**WHAT YOU SHOULD DO**
Repeat every record below, word for word.

▬▬▬▬▬▬▬▬▬▬

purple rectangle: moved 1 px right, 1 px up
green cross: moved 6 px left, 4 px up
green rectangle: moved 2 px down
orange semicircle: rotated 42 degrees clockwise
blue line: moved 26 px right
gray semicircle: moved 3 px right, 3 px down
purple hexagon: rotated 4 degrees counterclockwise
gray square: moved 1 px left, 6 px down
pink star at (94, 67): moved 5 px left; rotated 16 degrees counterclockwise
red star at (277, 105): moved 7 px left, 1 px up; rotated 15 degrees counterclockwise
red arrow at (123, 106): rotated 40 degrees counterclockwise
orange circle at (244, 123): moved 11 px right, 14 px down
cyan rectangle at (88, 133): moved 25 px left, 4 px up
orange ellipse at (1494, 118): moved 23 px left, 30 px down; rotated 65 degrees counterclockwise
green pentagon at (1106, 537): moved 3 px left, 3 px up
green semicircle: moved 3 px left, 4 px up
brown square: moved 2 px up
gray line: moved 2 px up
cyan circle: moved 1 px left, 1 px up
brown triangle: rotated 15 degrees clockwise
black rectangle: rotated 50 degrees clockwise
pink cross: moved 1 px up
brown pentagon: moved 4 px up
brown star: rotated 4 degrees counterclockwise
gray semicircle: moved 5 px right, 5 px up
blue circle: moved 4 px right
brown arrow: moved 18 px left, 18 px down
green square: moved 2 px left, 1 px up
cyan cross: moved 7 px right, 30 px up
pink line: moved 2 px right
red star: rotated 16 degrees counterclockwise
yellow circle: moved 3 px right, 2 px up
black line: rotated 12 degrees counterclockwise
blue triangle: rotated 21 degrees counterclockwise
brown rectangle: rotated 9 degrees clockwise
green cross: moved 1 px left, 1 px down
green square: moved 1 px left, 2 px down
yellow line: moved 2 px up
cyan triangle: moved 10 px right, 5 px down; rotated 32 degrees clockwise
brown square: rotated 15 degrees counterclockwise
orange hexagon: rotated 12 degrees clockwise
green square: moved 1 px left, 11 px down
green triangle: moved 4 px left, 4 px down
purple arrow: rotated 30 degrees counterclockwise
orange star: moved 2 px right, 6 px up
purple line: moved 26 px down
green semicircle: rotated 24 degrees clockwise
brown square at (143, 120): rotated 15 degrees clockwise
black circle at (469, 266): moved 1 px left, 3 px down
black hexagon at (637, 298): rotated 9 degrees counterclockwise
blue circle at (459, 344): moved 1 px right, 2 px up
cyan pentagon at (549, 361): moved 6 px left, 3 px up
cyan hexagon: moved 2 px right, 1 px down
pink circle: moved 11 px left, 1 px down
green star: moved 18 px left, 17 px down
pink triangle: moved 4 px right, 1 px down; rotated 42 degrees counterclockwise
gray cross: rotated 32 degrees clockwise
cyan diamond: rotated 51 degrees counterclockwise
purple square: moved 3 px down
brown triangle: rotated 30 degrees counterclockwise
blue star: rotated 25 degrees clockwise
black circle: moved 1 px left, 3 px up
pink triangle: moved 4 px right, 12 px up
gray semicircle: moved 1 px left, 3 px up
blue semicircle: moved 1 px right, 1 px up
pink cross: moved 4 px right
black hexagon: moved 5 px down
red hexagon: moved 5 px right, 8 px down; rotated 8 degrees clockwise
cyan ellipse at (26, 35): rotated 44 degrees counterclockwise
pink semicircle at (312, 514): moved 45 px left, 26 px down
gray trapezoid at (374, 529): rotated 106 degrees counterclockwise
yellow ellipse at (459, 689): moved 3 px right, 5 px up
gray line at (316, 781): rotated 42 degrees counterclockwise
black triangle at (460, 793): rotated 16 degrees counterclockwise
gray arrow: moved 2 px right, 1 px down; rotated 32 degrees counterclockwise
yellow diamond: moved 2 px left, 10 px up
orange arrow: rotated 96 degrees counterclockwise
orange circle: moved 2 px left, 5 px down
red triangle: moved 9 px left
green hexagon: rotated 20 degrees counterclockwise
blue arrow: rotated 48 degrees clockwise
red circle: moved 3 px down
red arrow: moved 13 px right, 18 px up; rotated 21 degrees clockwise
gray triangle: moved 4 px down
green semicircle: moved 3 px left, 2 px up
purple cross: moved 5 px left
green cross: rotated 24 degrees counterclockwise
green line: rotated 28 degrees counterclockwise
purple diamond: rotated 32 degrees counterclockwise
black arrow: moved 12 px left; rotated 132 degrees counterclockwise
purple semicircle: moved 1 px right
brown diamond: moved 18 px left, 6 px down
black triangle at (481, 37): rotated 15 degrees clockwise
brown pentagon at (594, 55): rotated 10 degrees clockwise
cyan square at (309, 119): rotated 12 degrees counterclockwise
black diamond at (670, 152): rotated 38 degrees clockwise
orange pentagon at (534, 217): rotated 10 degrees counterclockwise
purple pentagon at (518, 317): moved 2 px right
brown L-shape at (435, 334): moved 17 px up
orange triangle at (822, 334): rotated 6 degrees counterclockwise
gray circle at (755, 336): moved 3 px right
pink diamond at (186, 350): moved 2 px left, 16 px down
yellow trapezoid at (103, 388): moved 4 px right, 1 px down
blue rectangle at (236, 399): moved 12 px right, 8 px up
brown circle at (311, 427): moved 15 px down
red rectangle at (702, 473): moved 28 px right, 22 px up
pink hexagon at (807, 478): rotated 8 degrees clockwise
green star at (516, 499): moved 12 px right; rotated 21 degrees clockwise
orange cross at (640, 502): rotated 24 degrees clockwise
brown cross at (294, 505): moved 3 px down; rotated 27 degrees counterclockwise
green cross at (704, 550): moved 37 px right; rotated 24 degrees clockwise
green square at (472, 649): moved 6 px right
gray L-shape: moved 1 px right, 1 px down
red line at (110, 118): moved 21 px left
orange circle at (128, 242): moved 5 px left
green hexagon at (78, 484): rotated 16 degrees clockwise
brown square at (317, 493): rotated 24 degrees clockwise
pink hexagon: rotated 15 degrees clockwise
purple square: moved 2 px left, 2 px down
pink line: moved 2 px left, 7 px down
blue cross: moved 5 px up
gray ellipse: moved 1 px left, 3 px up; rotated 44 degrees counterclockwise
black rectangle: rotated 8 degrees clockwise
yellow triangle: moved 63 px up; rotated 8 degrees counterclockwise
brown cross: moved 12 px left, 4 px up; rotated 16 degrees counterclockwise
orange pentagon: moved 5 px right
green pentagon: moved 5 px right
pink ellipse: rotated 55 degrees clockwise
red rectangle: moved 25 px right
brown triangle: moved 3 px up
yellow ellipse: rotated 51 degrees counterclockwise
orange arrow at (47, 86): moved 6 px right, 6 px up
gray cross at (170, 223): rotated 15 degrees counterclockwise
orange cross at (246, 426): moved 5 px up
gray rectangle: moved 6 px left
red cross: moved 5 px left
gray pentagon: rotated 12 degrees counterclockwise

▬▬▬▬▬▬▬▬▬▬

**SOLUTION TO THIS TASK**
purple rectangle: moved 1 px right, 1 px up
green cross: moved 6 px left, 4 px up
green rectangle: moved 2 px down
orange semicircle: rotated 42 degrees clockwise
blue line: moved 26 px right
gray semicircle: moved 3 px right, 3 px down
purple hexagon: rotated 4 degrees counterclockwise
gray square: moved 1 px left, 6 px down
pink star at (94, 67): moved 5 px left; rotated 16 degrees counterclockwise
red star at (277, 105): moved 7 px left, 1 px up; rotated 15 degrees counterclockwise
red arrow at (123, 106): rotated 40 degrees counterclockwise
orange circle at (244, 123): moved 11 px right, 14 px down
cyan rectangle at (88, 133): moved 25 px left, 4 px up
orange ellipse at (1494, 118): moved 23 px left, 30 px down; rotated 65 degrees counterclockwise
green pentagon at (1106, 537): moved 3 px left, 3 px up
green semicircle: moved 3 px left, 4 px up
brown square: moved 2 px up
gray line: moved 2 px up
cyan circle: moved 1 px left, 1 px up
brown triangle: rotated 15 degrees clockwise
black rectangle: rotated 50 degrees clockwise
pink cross: moved 1 px up
brown pentagon: moved 4 px up
brown star: rotated 4 degrees counterclockwise
gray semicircle: moved 5 px right, 5 px up
blue circle: moved 4 px right
brown arrow: moved 18 px left, 18 px down
green square: moved 2 px left, 1 px up
cyan cross: moved 7 px right, 30 px up
pink line: moved 2 px right
red star: rotated 16 degrees counterclockwise
yellow circle: moved 3 px right, 2 px up
black line: rotated 12 degrees counterclockwise
blue triangle: rotated 21 degrees counterclockwise
brown rectangle: rotated 9 degrees clockwise
green cross: moved 1 px left, 1 px down
green square: moved 1 px left, 2 px down
yellow line: moved 2 px up
cyan triangle: moved 10 px right, 5 px down; rotated 32 degrees clockwise
brown square: rotated 15 degrees counterclockwise
orange hexagon: rotated 12 degrees clockwise
green square: moved 1 px left, 11 px down
green triangle: moved 4 px left, 4 px down
purple arrow: rotated 30 degrees counterclockwise
orange star: moved 2 px right, 6 px up
purple line: moved 26 px down
green semicircle: rotated 24 degrees clockwise
brown square at (143, 120): rotated 15 degrees clockwise
black circle at (469, 266): moved 1 px left, 3 px down
black hexagon at (637, 298): rotated 9 degrees counterclockwise
blue circle at (459, 344): moved 1 px right, 2 px up
cyan pentagon at (549, 361): moved 6 px left, 3 px up
cyan hexagon: moved 2 px right, 1 px down
pink circle: moved 11 px left, 1 px down
green star: moved 18 px left, 17 px down
pink triangle: moved 4 px right, 1 px down; rotated 42 degrees counterclockwise
gray cross: rotated 32 degrees clockwise
cyan diamond: rotated 51 degrees counterclockwise
purple square: moved 3 px down
brown triangle: rotated 30 degrees counterclockwise
blue star: rotated 25 degrees clockwise
black circle: moved 1 px left, 3 px up
pink triangle: moved 4 px right, 12 px up
gray semicircle: moved 1 px left, 3 px up
blue semicircle: moved 1 px right, 1 px up
pink cross: moved 4 px right
black hexagon: moved 5 px down
red hexagon: moved 5 px right, 8 px down; rotated 8 degrees clockwise
cyan ellipse at (26, 35): rotated 44 degrees counterclockwise
pink semicircle at (312, 514): moved 45 px left, 26 px down
gray trapezoid at (374, 529): rotated 106 degrees counterclockwise
yellow ellipse at (459, 689): moved 3 px right, 5 px up
gray line at (316, 781): rotated 42 degrees counterclockwise
black triangle at (460, 793): rotated 16 degrees counterclockwise
gray arrow: moved 2 px right, 1 px down; rotated 32 degrees counterclockwise
yellow diamond: moved 2 px left, 10 px up
orange arrow: rotated 96 degrees counterclockwise
orange circle: moved 2 px left, 5 px down
red triangle: moved 9 px left
green hexagon: rotated 20 degrees counterclockwise
blue arrow: rotated 48 degrees clockwise
red circle: moved 3 px down
red arrow: moved 13 px right, 18 px up; rotated 21 degrees clockwise
gray triangle: moved 4 px down
green semicircle: moved 3 px left, 2 px up
purple cross: moved 5 px left
green cross: rotated 24 degrees counterclockwise
green line: rotated 28 degrees counterclockwise
purple diamond: rotated 32 degrees counterclockwise
black arrow: moved 12 px left; rotated 132 degrees counterclockwise
purple semicircle: moved 1 px right
brown diamond: moved 18 px left, 6 px down
black triangle at (481, 37): rotated 15 degrees clockwise
brown pentagon at (594, 55): rotated 10 degrees clockwise
cyan square at (309, 119): rotated 12 degrees counterclockwise
black diamond at (670, 152): rotated 38 degrees clockwise
orange pentagon at (534, 217): rotated 10 degrees counterclockwise
purple pentagon at (518, 317): moved 2 px right
brown L-shape at (435, 334): moved 17 px up
orange triangle at (822, 334): rotated 6 degrees counterclockwise
gray circle at (755, 336): moved 3 px right
pink diamond at (186, 350): moved 2 px left, 16 px down
yellow trapezoid at (103, 388): moved 4 px right, 1 px down
blue rectangle at (236, 399): moved 12 px right, 8 px up
brown circle at (311, 427): moved 15 px down
red rectangle at (702, 473): moved 28 px right, 22 px up
pink hexagon at (807, 478): rotated 8 degrees clockwise
green star at (516, 499): moved 12 px right; rotated 21 degrees clockwise
orange cross at (640, 502): rotated 24 degrees clockwise
brown cross at (294, 505): moved 3 px down; rotated 27 degrees counterclockwise
green cross at (704, 550): moved 37 px right; rotated 24 degrees clockwise
green square at (472, 649): moved 6 px right
gray L-shape: moved 1 px right, 1 px down
red line at (110, 118): moved 21 px left
orange circle at (128, 242): moved 5 px left
green hexagon at (78, 484): rotated 16 degrees clockwise
brown square at (317, 493): rotated 24 degrees clockwise
pink hexagon: rotated 15 degrees clockwise
purple square: moved 2 px left, 2 px down
pink line: moved 2 px left, 7 px down
blue cross: moved 5 px up
gray ellipse: moved 1 px left, 3 px up; rotated 44 degrees counterclockwise
black rectangle: rotated 8 degrees clockwise
yellow triangle: moved 63 px up; rotated 8 degrees counterclockwise
brown cross: moved 12 px left, 4 px up; rotated 16 degrees counterclockwise
orange pentagon: moved 5 px right
green pentagon: moved 5 px right
pink ellipse: rotated 55 degrees clockwise
red rectangle: moved 25 px right
brown triangle: moved 3 px up
yellow ellipse: rotated 51 degrees counterclockwise
orange arrow at (47, 86): moved 6 px right, 6 px up
gray cross at (170, 223): rotated 15 degrees counterclockwise
orange cross at (246, 426): moved 5 px up
gray rectangle: moved 6 px left
red cross: moved 5 px left
gray pentagon: rotated 12 degrees counterclockwise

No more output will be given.